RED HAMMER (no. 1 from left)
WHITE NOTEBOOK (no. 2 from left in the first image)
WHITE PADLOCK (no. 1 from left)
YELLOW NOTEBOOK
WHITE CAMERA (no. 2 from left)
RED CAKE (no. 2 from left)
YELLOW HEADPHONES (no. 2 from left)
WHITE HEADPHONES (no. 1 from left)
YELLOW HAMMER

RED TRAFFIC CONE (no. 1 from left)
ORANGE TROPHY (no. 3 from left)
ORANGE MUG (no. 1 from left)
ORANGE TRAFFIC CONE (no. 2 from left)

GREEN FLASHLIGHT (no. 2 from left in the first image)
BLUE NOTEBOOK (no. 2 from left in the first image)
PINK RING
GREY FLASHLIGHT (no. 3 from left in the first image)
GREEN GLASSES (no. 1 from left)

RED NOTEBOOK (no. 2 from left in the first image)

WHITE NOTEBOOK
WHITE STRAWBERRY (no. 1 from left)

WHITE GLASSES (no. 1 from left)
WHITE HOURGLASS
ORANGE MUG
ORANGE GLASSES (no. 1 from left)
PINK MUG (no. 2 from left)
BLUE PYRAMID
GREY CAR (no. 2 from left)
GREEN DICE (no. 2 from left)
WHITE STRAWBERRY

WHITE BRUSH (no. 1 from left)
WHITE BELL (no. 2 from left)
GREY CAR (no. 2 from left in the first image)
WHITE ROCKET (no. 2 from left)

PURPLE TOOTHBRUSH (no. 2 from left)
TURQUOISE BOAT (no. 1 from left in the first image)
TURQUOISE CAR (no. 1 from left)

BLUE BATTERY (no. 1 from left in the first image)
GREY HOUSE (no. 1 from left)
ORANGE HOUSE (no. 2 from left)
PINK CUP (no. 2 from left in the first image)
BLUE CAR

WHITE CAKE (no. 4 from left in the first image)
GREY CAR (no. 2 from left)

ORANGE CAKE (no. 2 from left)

•••

### Assigned task
Could you restate all of the lines above without altering a single word?

### Your response
RED HAMMER (no. 1 from left)
WHITE NOTEBOOK (no. 2 from left in the first image)
WHITE PADLOCK (no. 1 from left)
YELLOW NOTEBOOK
WHITE CAMERA (no. 2 from left)
RED CAKE (no. 2 from left)
YELLOW HEADPHONES (no. 2 from left)
WHITE HEADPHONES (no. 1 from left)
YELLOW HAMMER

RED TRAFFIC CONE (no. 1 from left)
ORANGE TROPHY (no. 3 from left)
ORANGE MUG (no. 1 from left)
ORANGE TRAFFIC CONE (no. 2 from left)

GREEN FLASHLIGHT (no. 2 from left in the first image)
BLUE NOTEBOOK (no. 2 from left in the first image)
PINK RING
GREY FLASHLIGHT (no. 3 from left in the first image)
GREEN GLASSES (no. 1 from left)

RED NOTEBOOK (no. 2 from left in the first image)

WHITE NOTEBOOK
WHITE STRAWBERRY (no. 1 from left)

WHITE GLASSES (no. 1 from left)
WHITE HOURGLASS
ORANGE MUG
ORANGE GLASSES (no. 1 from left)
PINK MUG (no. 2 from left)
BLUE PYRAMID
GREY CAR (no. 2 from left)
GREEN DICE (no. 2 from left)
WHITE STRAWBERRY

WHITE BRUSH (no. 1 from left)
WHITE BELL (no. 2 from left)
GREY CAR (no. 2 from left in the first image)
WHITE ROCKET (no. 2 from left)

PURPLE TOOTHBRUSH (no. 2 from left)
TURQUOISE BOAT (no. 1 from left in the first image)
TURQUOISE CAR (no. 1 from left)

BLUE BATTERY (no. 1 from left in the first image)
GREY HOUSE (no. 1 from left)
ORANGE HOUSE (no. 2 from left)
PINK CUP (no. 2 from left in the first image)
BLUE CAR

WHITE CAKE (no. 4 from left in the first image)
GREY CAR (no. 2 from left)

ORANGE CAKE (no. 2 from left)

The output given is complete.